Problem statement> Repeat the data word for word. Do not include the pictures.
_____
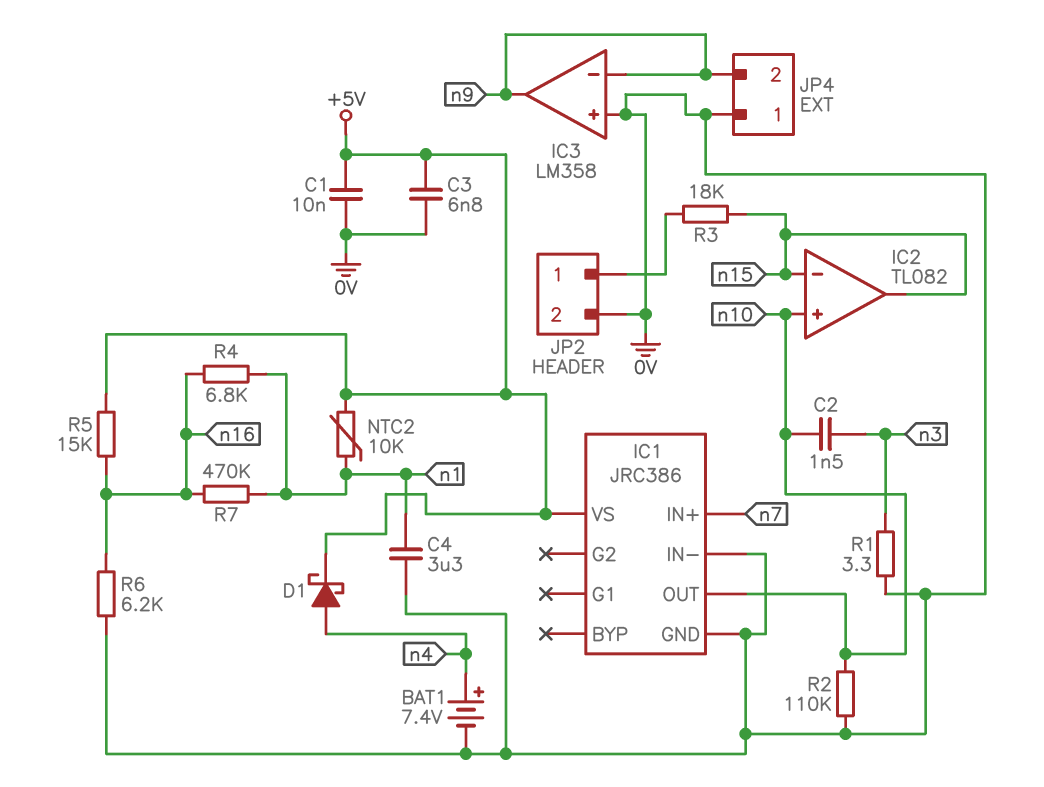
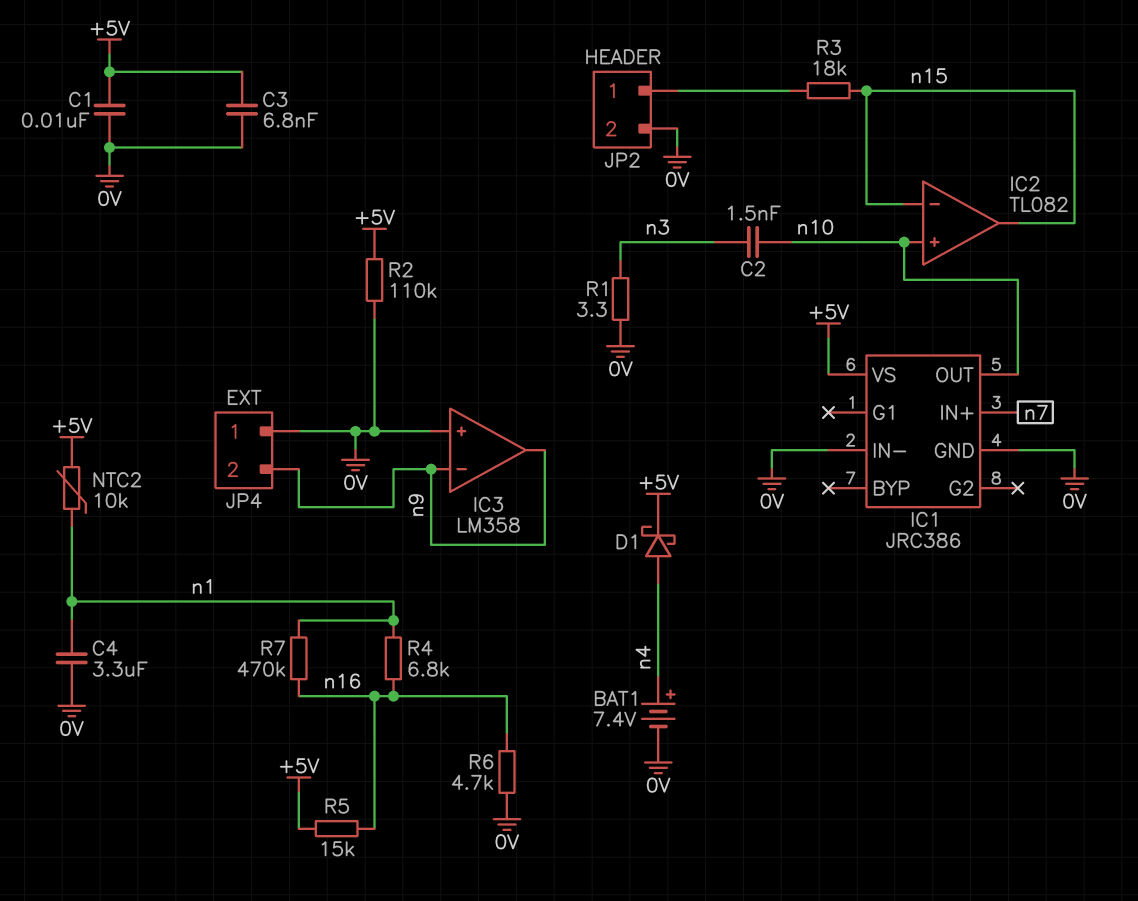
R2: 110k (0V, n10) -> 110k (+5V, 0V)
R6: 6.2k (0V, n16) -> 4.7k (0V, n16)

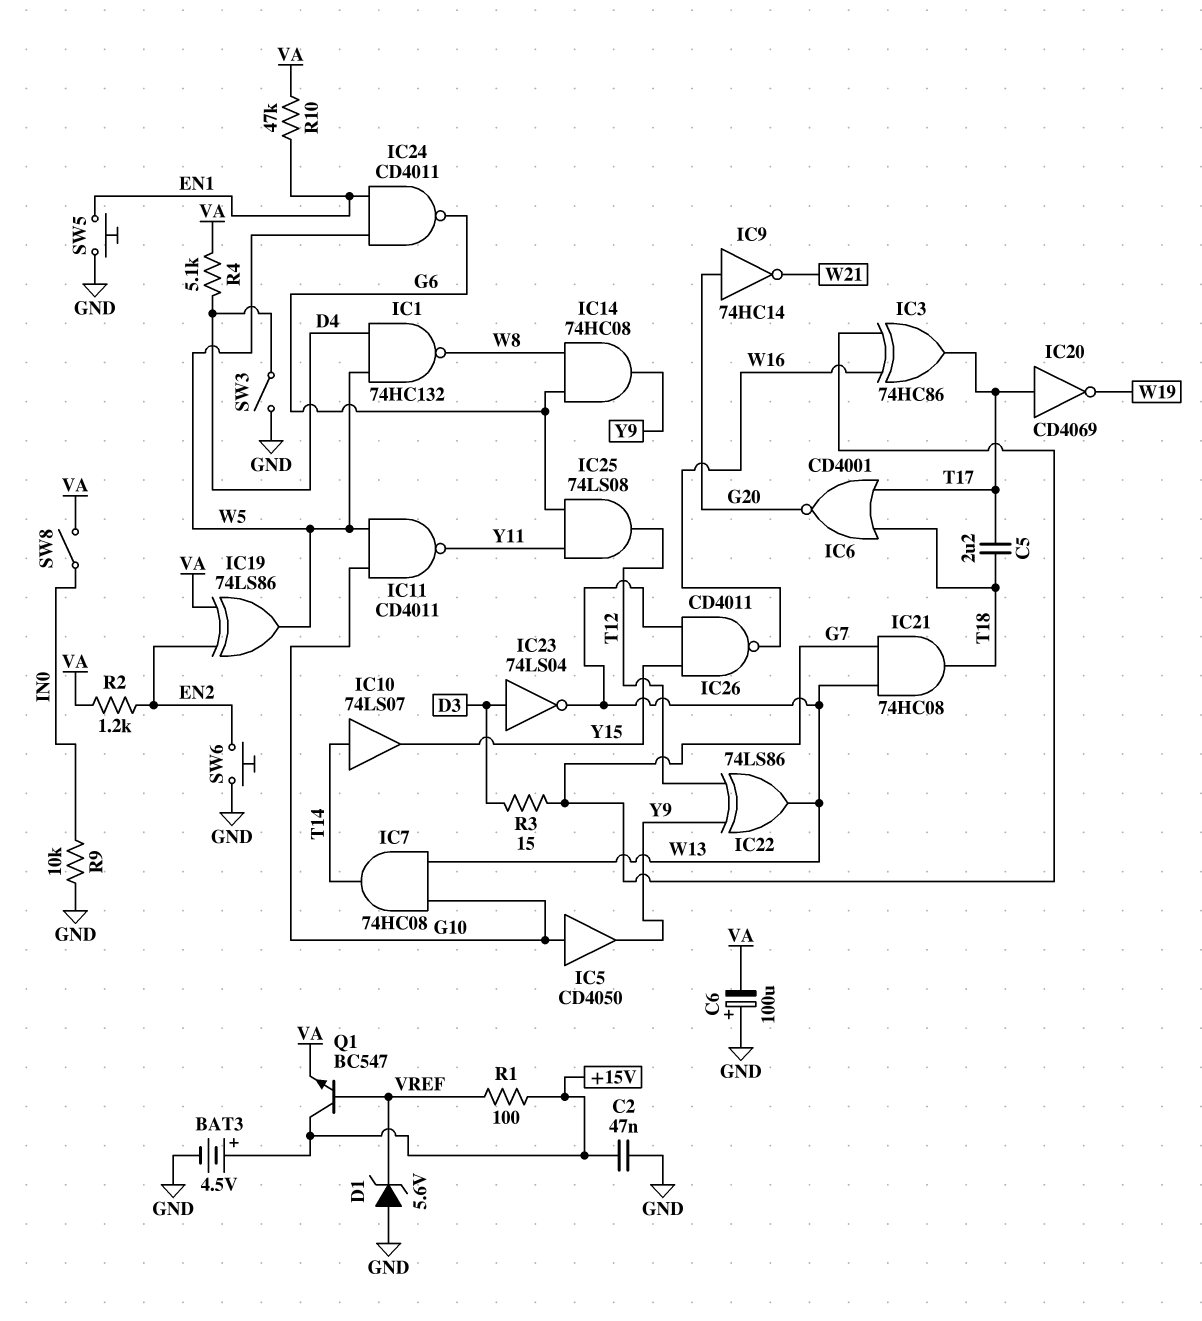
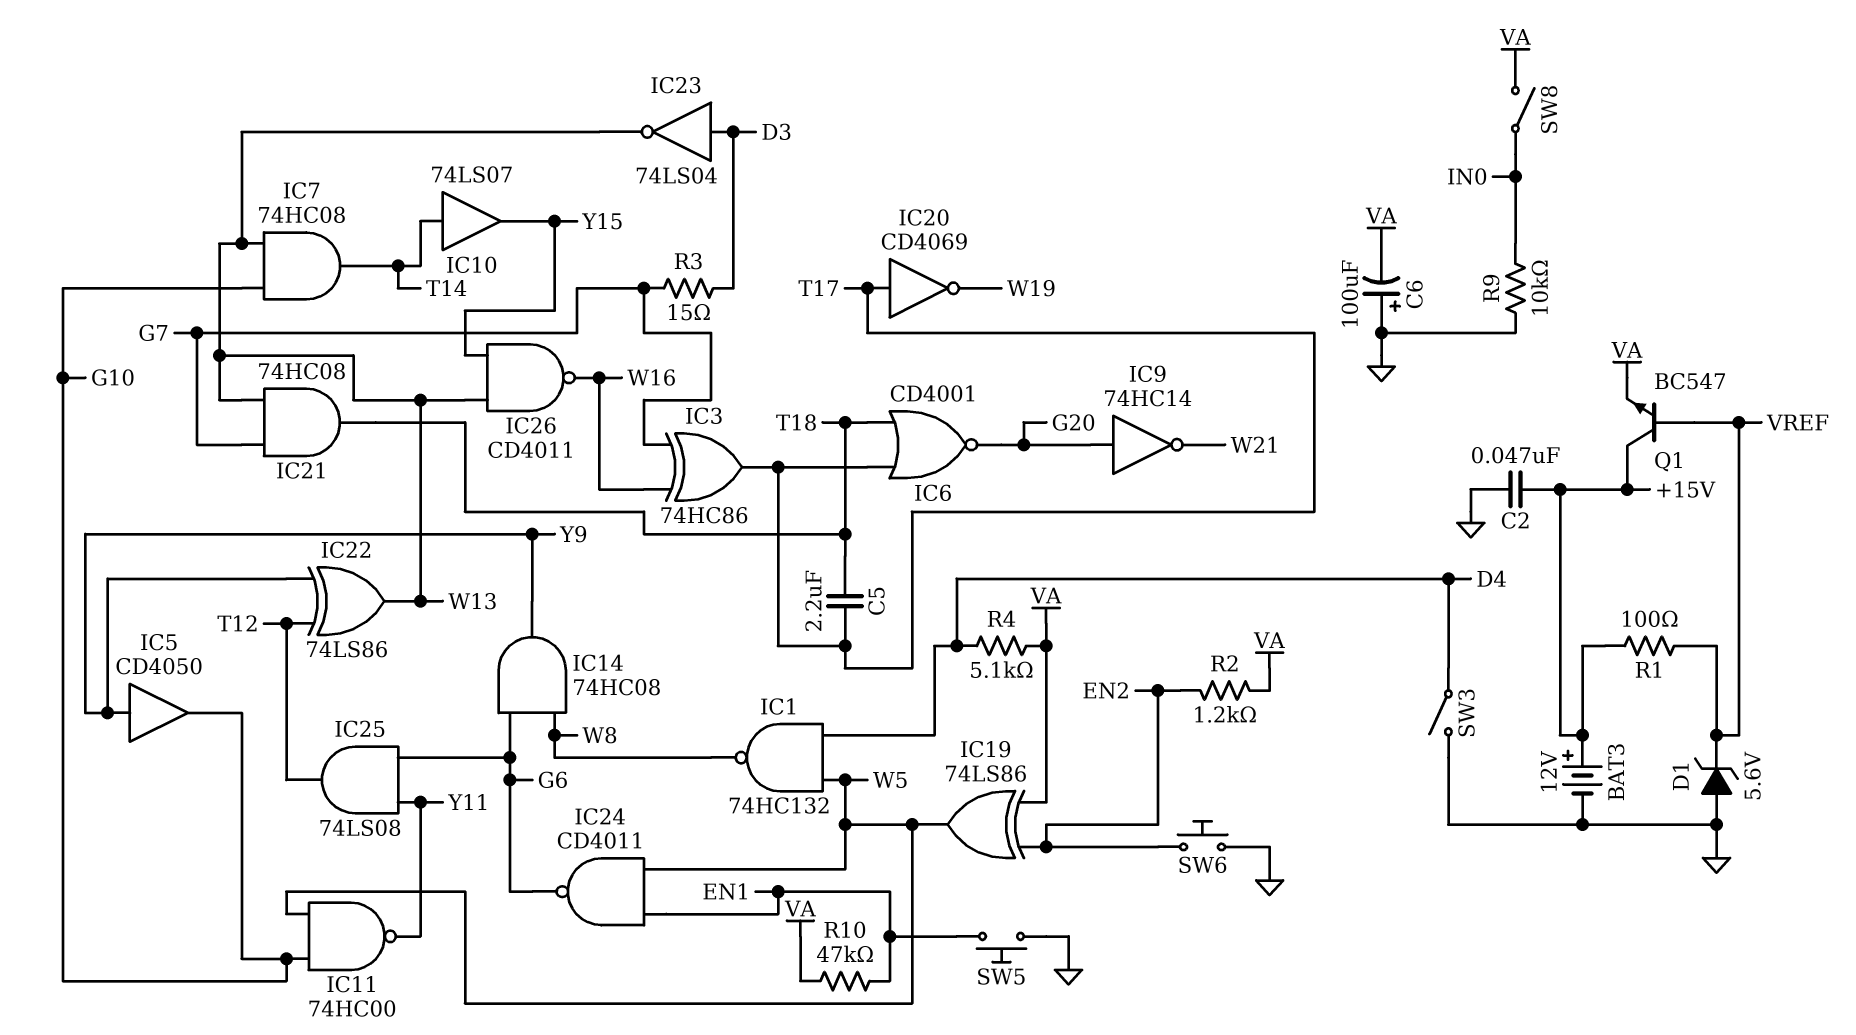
BAT3: 4.5V (plus +15V, minus GND) -> 12V (plus +15V, minus GND)
IC5: buffer CD4050 (in G10, out Y9) -> buffer CD4050 (in Y9, out G10)
IC11: NAND CD4011 (in G10, in W5, out Y11) -> NAND 74HC00 (in G10, in W5, out Y11)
_____
Completed exercise>
R2: 110k (0V, n10) -> 110k (+5V, 0V)
R6: 6.2k (0V, n16) -> 4.7k (0V, n16)

BAT3: 4.5V (plus +15V, minus GND) -> 12V (plus +15V, minus GND)
IC5: buffer CD4050 (in G10, out Y9) -> buffer CD4050 (in Y9, out G10)
IC11: NAND CD4011 (in G10, in W5, out Y11) -> NAND 74HC00 (in G10, in W5, out Y11)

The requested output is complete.